### Work to be completed
Only the lines with "none" in the entries below belong in the answer; please copy them.

### Records to process
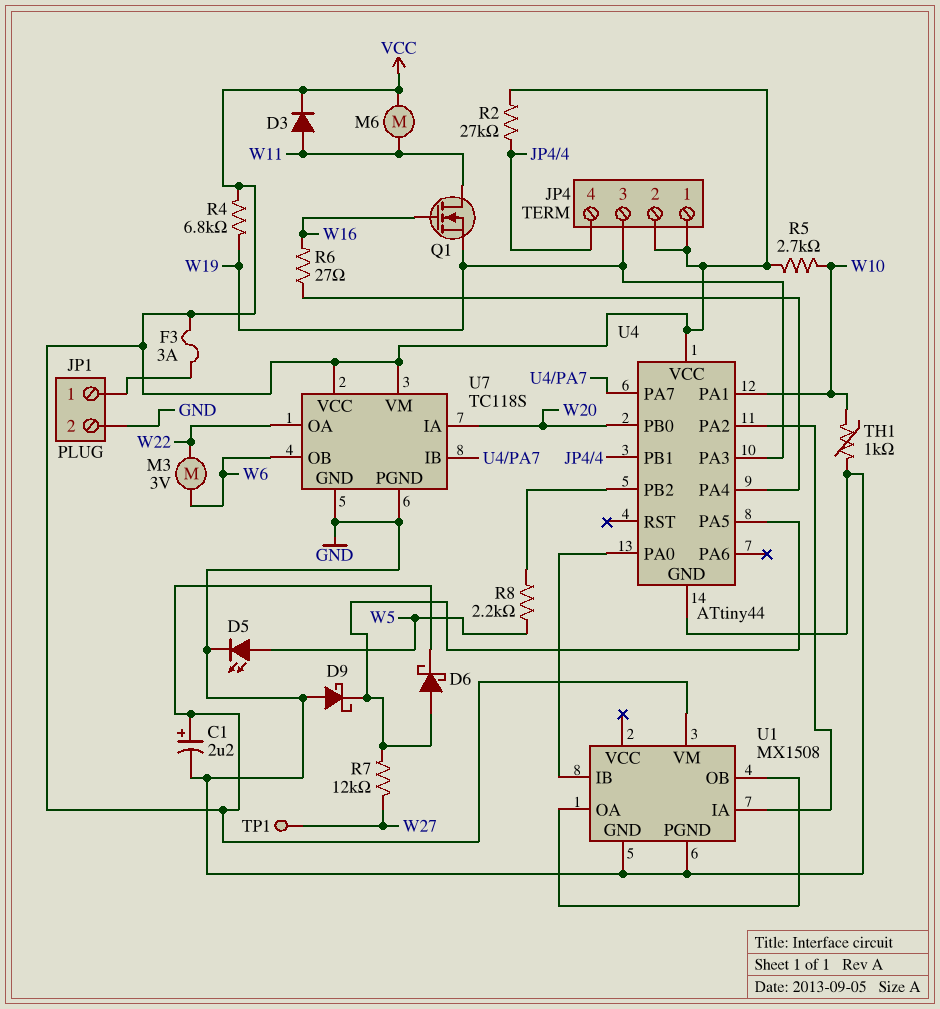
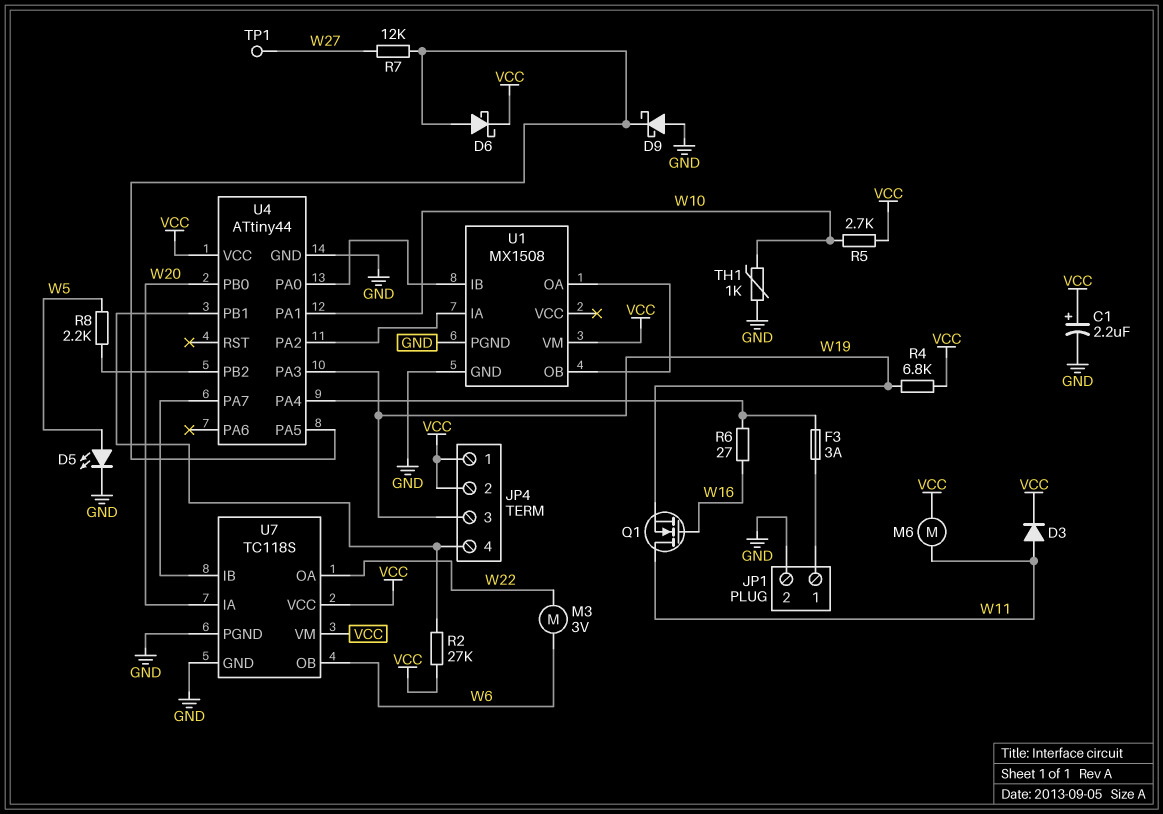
F3: 3A (JP1/1, VCC) -> 3A (JP1/1, U4/PA4)

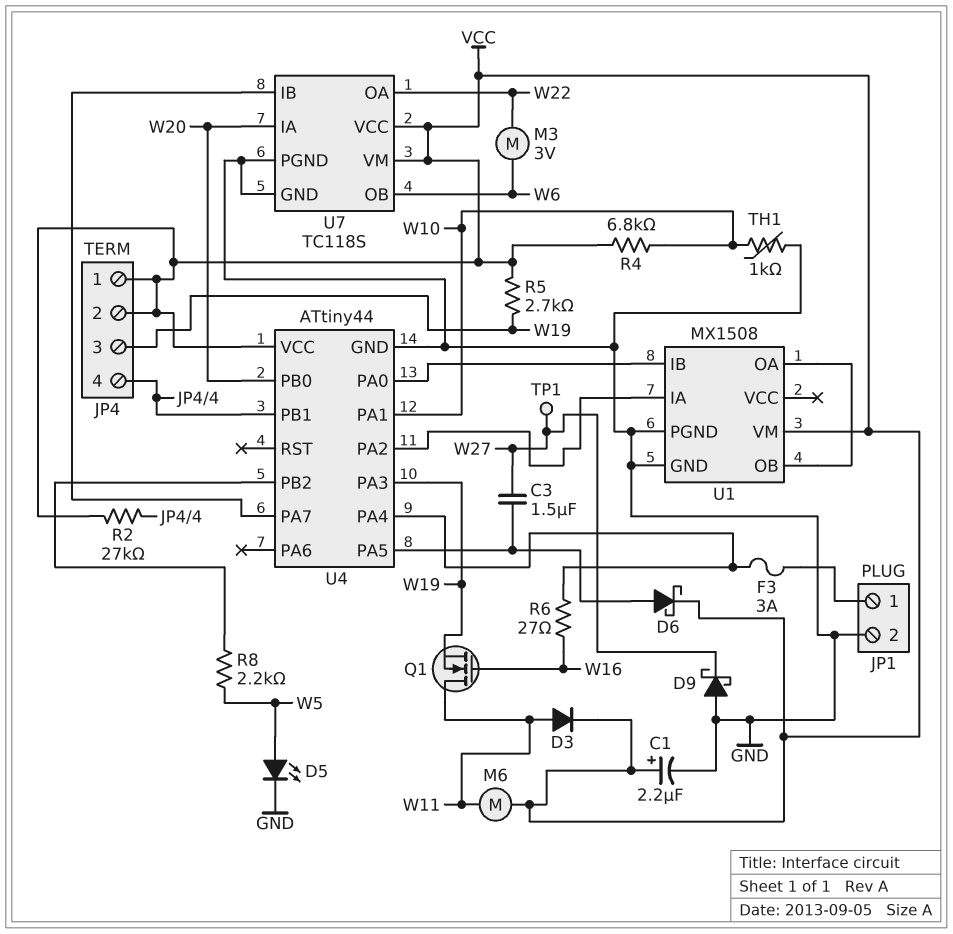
C3: none -> 1.5uF (U4/PA5, W27)
D9: schottky (A GND, K U4/PA5) -> schottky (A GND, K W27)
R4: 6.8k (VCC, W19) -> 6.8k (VCC, W10)
R5: 2.7k (VCC, W10) -> 2.7k (VCC, W19)
R7: 12k (U4/PA5, W27) -> none

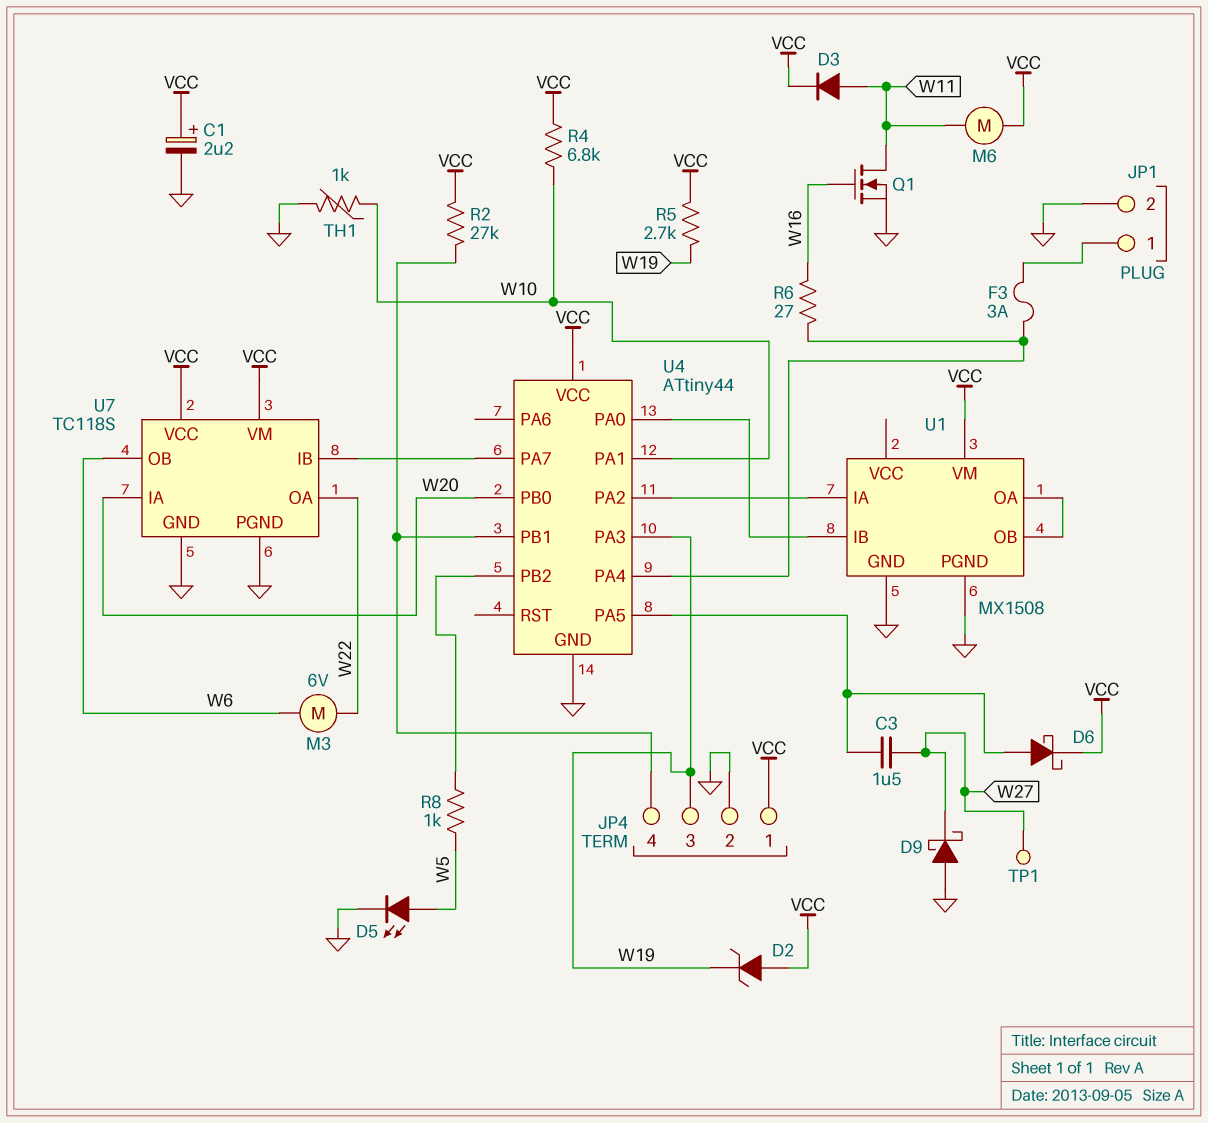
D2: none -> zener (A VCC, K W19)
JP4 pin 2: VCC -> GND
M3: motor 3V (W6, W22) -> motor 6V (W6, W22)
Q1: NMOS (G W16, D W11, S W19) -> NMOS (G W16, D W11, S GND)
R8: 2.2k (U4/PB2, W5) -> 1k (U4/PB2, W5)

### Response
C3: none -> 1.5uF (U4/PA5, W27)
R7: 12k (U4/PA5, W27) -> none
D2: none -> zener (A VCC, K W19)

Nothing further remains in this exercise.